Task directions: Every entry, from the first line to the last, should be output exactly.

Extracted information:
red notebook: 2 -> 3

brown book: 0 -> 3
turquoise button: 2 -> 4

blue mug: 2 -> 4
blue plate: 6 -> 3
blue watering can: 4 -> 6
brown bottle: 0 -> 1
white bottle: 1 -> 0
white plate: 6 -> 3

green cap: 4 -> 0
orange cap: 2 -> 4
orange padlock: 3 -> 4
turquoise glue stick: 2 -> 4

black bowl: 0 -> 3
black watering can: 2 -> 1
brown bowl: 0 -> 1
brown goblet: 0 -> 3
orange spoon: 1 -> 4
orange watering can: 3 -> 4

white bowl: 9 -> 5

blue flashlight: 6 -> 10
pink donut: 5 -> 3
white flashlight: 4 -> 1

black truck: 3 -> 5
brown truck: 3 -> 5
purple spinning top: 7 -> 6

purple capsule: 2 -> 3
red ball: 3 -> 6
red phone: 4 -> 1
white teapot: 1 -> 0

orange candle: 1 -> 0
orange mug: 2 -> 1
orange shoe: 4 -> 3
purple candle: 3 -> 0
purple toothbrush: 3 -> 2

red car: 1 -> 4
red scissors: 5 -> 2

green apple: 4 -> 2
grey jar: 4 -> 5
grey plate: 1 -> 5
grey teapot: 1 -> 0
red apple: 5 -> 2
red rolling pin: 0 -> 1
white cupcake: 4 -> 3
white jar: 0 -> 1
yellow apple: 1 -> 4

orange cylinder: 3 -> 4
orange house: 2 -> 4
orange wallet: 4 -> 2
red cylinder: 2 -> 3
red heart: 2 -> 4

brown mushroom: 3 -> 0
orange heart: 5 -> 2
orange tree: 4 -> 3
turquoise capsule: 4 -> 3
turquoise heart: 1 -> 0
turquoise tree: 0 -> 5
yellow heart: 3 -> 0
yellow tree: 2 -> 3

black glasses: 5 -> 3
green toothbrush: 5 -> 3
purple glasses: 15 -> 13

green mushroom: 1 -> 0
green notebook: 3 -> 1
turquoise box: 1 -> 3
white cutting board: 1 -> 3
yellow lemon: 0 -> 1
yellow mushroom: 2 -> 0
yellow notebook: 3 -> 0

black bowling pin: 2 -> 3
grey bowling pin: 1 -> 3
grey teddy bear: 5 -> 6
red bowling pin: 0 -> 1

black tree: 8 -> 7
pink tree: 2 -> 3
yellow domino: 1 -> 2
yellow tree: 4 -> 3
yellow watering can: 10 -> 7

Solution to the problem:
red notebook: 2 -> 3

brown book: 0 -> 3
turquoise button: 2 -> 4

blue mug: 2 -> 4
blue plate: 6 -> 3
blue watering can: 4 -> 6
brown bottle: 0 -> 1
white bottle: 1 -> 0
white plate: 6 -> 3

green cap: 4 -> 0
orange cap: 2 -> 4
orange padlock: 3 -> 4
turquoise glue stick: 2 -> 4

black bowl: 0 -> 3
black watering can: 2 -> 1
brown bowl: 0 -> 1
brown goblet: 0 -> 3
orange spoon: 1 -> 4
orange watering can: 3 -> 4

white bowl: 9 -> 5

blue flashlight: 6 -> 10
pink donut: 5 -> 3
white flashlight: 4 -> 1

black truck: 3 -> 5
brown truck: 3 -> 5
purple spinning top: 7 -> 6

purple capsule: 2 -> 3
red ball: 3 -> 6
red phone: 4 -> 1
white teapot: 1 -> 0

orange candle: 1 -> 0
orange mug: 2 -> 1
orange shoe: 4 -> 3
purple candle: 3 -> 0
purple toothbrush: 3 -> 2

red car: 1 -> 4
red scissors: 5 -> 2

green apple: 4 -> 2
grey jar: 4 -> 5
grey plate: 1 -> 5
grey teapot: 1 -> 0
red apple: 5 -> 2
red rolling pin: 0 -> 1
white cupcake: 4 -> 3
white jar: 0 -> 1
yellow apple: 1 -> 4

orange cylinder: 3 -> 4
orange house: 2 -> 4
orange wallet: 4 -> 2
red cylinder: 2 -> 3
red heart: 2 -> 4

brown mushroom: 3 -> 0
orange heart: 5 -> 2
orange tree: 4 -> 3
turquoise capsule: 4 -> 3
turquoise heart: 1 -> 0
turquoise tree: 0 -> 5
yellow heart: 3 -> 0
yellow tree: 2 -> 3

black glasses: 5 -> 3
green toothbrush: 5 -> 3
purple glasses: 15 -> 13

green mushroom: 1 -> 0
green notebook: 3 -> 1
turquoise box: 1 -> 3
white cutting board: 1 -> 3
yellow lemon: 0 -> 1
yellow mushroom: 2 -> 0
yellow notebook: 3 -> 0

black bowling pin: 2 -> 3
grey bowling pin: 1 -> 3
grey teddy bear: 5 -> 6
red bowling pin: 0 -> 1

black tree: 8 -> 7
pink tree: 2 -> 3
yellow domino: 1 -> 2
yellow tree: 4 -> 3
yellow watering can: 10 -> 7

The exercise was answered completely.